_ACTIVITY_. Records follow. Pull out every line that contains "blue".

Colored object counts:

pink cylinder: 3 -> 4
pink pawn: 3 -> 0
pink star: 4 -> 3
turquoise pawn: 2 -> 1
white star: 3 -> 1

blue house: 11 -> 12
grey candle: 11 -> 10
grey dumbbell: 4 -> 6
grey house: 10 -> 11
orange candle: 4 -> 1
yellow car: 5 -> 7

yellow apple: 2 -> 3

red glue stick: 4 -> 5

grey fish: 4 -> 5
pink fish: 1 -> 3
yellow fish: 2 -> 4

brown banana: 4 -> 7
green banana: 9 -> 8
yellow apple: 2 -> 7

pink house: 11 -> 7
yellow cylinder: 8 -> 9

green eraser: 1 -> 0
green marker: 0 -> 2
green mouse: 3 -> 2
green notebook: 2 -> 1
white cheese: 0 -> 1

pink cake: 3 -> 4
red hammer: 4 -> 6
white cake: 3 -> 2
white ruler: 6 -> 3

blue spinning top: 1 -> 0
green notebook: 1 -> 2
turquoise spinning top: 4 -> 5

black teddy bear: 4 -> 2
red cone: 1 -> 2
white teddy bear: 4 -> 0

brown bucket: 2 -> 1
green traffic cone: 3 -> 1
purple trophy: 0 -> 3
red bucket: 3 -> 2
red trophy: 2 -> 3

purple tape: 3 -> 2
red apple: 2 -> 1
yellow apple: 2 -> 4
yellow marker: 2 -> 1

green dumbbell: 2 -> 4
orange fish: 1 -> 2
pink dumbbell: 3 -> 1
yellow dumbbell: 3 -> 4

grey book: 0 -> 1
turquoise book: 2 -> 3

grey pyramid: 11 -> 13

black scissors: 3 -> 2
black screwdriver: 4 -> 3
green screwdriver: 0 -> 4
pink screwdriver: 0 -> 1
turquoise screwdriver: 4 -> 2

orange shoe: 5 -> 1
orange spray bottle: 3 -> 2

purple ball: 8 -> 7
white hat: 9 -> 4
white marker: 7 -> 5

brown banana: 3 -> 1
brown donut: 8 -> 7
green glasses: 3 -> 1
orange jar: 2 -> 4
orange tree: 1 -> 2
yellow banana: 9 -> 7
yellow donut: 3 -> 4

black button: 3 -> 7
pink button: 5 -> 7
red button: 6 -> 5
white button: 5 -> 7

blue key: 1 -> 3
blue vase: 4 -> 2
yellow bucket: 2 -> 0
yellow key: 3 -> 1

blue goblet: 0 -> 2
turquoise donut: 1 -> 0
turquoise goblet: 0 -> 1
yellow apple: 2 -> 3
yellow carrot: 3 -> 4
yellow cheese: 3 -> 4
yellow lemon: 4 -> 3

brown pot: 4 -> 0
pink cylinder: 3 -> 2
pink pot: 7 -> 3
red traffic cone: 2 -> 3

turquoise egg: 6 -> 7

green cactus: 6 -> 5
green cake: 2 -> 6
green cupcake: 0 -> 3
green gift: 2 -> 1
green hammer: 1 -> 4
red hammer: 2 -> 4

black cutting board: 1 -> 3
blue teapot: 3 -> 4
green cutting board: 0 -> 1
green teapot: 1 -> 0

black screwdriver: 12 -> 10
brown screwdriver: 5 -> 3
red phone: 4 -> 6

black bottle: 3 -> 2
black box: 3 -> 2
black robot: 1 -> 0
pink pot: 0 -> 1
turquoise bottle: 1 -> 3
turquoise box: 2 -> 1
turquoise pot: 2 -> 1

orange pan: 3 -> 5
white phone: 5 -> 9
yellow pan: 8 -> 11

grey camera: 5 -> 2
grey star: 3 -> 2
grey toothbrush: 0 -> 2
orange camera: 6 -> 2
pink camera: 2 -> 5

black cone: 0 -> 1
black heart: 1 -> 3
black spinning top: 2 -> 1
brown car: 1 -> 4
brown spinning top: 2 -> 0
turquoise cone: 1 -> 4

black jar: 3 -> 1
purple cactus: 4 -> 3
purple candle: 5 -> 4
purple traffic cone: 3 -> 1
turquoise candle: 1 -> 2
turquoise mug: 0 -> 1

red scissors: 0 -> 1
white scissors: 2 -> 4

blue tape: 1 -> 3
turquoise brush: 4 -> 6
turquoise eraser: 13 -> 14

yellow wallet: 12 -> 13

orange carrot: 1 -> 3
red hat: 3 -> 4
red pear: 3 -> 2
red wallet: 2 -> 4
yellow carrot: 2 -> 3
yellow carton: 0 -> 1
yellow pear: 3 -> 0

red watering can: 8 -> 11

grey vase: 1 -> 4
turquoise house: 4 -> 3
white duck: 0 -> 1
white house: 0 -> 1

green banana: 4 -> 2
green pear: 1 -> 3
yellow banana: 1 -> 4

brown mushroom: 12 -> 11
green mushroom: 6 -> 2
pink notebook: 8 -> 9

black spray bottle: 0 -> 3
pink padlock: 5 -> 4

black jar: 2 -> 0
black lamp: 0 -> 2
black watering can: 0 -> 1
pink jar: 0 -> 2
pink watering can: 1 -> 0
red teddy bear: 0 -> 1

_EXPECTED OUTPUT_.
blue house: 11 -> 12
blue spinning top: 1 -> 0
blue key: 1 -> 3
blue vase: 4 -> 2
blue goblet: 0 -> 2
blue teapot: 3 -> 4
blue tape: 1 -> 3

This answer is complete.